### Brief:
Among the lines below, a stretch begins at the one with "The bouteille [rouge]" and ends at the one with "The second view gained the pomme". Repeat that stretch exactly, ends included.

### Records for the task:
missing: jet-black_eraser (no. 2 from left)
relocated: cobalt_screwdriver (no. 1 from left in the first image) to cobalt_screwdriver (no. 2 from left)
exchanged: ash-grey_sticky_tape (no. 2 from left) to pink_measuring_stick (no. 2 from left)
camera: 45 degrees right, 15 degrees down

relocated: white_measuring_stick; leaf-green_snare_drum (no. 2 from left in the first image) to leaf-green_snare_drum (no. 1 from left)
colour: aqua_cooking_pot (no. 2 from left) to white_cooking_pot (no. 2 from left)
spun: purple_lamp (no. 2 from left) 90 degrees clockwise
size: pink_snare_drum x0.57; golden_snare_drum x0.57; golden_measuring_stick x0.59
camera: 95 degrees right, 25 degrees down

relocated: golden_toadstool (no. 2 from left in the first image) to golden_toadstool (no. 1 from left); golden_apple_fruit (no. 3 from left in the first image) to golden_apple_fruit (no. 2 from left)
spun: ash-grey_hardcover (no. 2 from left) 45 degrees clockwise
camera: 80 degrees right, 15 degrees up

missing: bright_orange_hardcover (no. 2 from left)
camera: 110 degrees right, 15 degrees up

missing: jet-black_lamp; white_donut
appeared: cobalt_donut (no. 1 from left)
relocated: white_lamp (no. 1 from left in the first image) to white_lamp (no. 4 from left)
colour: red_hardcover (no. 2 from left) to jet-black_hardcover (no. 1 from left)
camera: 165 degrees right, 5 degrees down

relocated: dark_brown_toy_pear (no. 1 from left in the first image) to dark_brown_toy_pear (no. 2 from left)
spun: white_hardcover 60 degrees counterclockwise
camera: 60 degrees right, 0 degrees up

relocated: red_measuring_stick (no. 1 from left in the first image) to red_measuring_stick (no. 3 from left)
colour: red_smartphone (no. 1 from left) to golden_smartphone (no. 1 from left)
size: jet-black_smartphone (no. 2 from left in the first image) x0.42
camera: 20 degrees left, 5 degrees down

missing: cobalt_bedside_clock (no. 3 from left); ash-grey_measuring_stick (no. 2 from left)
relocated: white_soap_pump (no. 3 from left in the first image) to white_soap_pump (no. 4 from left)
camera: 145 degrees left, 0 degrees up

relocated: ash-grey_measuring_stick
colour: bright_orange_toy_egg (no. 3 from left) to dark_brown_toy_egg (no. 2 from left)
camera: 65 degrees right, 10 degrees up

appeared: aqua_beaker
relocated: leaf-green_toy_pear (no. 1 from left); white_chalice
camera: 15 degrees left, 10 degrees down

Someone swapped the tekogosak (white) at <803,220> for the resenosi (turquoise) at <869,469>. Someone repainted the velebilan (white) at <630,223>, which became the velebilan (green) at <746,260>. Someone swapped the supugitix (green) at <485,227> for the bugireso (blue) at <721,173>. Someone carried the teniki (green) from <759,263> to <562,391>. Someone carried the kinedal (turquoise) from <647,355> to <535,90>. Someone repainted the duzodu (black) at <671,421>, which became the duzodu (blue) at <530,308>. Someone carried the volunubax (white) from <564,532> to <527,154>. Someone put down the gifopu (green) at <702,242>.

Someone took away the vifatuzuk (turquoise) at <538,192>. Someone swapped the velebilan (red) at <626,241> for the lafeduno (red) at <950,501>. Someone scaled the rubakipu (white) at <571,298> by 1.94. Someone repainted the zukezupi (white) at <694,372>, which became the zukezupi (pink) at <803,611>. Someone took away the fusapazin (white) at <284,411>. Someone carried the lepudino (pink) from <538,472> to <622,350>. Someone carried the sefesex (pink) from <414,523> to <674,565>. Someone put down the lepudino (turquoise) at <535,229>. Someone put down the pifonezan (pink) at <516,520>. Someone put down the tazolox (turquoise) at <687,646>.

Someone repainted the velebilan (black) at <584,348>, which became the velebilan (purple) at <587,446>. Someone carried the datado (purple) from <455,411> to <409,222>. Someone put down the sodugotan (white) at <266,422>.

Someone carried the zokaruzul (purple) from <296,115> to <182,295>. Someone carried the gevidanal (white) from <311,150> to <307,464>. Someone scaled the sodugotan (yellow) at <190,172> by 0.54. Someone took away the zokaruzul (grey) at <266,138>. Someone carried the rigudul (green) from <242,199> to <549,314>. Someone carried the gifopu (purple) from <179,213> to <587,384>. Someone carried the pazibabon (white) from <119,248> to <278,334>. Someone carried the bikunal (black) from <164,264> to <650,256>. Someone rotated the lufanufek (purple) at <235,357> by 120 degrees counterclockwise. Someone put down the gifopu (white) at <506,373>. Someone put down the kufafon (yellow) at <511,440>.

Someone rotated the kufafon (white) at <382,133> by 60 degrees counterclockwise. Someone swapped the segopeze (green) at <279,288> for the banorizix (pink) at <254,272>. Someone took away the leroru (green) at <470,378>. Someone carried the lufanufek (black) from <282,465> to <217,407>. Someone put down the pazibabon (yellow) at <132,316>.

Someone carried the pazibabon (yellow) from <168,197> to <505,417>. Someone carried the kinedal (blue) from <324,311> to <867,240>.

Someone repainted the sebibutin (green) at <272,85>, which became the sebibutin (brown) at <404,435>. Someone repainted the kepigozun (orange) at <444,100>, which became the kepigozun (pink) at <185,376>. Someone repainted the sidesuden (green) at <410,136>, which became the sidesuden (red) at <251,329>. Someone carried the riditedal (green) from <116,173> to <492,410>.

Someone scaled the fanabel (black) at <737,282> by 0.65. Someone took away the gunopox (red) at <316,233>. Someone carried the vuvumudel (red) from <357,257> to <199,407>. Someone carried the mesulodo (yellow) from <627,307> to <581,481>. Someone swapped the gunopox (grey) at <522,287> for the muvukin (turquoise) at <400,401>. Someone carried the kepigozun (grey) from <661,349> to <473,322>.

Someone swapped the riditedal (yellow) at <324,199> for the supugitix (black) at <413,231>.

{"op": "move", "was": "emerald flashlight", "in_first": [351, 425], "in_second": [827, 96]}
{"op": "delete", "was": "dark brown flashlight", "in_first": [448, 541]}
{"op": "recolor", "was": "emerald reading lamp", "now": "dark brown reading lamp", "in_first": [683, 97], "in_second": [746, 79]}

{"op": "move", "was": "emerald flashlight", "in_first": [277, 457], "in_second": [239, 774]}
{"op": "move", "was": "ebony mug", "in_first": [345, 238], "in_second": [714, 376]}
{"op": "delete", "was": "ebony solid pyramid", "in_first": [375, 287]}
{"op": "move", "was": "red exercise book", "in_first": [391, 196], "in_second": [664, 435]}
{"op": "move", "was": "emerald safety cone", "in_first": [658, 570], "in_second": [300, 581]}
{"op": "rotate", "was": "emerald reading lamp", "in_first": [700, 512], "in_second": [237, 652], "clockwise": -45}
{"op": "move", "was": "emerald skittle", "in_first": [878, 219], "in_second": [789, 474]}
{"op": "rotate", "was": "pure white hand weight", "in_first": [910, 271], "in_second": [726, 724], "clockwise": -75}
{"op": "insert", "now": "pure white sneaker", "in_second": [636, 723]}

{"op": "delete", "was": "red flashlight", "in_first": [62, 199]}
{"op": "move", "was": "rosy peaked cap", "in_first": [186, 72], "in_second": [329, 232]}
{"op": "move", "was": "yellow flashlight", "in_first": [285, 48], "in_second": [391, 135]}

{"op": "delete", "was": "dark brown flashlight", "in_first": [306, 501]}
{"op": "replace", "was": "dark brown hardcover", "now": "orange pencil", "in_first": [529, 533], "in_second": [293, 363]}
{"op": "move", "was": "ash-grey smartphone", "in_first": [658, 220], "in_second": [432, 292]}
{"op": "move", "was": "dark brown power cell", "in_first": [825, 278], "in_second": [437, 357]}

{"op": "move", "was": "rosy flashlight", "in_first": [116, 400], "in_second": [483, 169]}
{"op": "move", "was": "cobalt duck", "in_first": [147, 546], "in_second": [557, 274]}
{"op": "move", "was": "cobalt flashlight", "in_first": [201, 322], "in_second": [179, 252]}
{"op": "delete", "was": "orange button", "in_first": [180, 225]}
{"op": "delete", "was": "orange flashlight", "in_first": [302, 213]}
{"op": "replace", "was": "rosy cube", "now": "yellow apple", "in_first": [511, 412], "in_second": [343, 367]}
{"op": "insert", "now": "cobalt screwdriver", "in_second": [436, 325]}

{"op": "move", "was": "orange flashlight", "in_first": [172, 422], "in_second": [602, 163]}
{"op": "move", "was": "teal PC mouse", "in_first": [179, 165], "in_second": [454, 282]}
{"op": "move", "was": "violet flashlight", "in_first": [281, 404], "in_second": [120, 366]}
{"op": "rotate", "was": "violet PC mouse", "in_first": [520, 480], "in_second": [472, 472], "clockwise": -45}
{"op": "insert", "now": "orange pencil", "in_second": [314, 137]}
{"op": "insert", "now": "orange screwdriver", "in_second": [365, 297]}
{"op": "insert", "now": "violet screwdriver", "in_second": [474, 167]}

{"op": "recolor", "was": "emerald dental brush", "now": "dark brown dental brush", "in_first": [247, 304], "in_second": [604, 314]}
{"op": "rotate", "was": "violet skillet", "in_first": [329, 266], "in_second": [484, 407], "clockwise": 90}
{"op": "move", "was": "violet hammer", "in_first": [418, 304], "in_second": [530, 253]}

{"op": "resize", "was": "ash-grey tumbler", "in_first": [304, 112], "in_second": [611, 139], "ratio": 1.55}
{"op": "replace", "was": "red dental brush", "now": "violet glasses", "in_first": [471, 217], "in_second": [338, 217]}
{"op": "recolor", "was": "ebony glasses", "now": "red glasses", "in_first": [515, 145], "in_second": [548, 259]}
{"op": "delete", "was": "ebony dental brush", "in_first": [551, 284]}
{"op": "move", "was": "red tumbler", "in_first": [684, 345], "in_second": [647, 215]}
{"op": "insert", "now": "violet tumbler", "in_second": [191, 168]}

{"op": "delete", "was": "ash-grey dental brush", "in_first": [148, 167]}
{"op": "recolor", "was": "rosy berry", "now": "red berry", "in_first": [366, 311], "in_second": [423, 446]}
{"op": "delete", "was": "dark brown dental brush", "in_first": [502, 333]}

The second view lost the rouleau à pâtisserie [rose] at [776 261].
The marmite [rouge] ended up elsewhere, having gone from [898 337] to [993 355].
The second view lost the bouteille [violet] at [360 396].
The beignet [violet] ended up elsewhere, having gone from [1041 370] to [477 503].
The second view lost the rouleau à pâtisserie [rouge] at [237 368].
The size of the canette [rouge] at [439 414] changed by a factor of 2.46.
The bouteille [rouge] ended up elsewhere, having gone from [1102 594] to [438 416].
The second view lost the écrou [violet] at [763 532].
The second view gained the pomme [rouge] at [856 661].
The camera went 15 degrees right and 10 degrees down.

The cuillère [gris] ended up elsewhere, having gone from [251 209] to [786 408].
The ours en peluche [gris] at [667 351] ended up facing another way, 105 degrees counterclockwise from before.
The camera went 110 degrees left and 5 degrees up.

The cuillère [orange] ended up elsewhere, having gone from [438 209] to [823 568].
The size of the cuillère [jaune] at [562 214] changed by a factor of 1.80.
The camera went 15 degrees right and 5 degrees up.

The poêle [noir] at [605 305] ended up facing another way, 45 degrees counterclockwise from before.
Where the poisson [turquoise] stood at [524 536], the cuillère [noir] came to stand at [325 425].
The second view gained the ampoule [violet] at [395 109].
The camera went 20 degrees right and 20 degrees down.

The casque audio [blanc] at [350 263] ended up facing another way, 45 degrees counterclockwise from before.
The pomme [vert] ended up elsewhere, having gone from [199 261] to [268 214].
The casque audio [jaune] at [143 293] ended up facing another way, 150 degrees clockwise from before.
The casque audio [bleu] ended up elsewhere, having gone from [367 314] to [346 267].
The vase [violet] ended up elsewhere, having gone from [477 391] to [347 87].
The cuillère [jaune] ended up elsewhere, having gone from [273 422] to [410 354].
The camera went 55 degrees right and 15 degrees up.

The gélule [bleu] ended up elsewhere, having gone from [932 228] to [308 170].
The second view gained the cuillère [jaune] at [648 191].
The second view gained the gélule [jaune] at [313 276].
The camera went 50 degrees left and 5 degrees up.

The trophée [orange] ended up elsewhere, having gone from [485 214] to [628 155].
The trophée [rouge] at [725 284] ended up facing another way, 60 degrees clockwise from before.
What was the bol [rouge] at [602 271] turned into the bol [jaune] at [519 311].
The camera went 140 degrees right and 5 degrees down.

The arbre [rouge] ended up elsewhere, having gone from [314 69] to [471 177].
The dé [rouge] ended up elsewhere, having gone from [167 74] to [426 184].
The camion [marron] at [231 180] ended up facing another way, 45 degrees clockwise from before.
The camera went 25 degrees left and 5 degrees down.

### Result of the exercise:
The bouteille [rouge] ended up elsewhere, having gone from [1102 594] to [438 416].
The second view lost the écrou [violet] at [763 532].
The second view gained the pomme [rouge] at [856 661].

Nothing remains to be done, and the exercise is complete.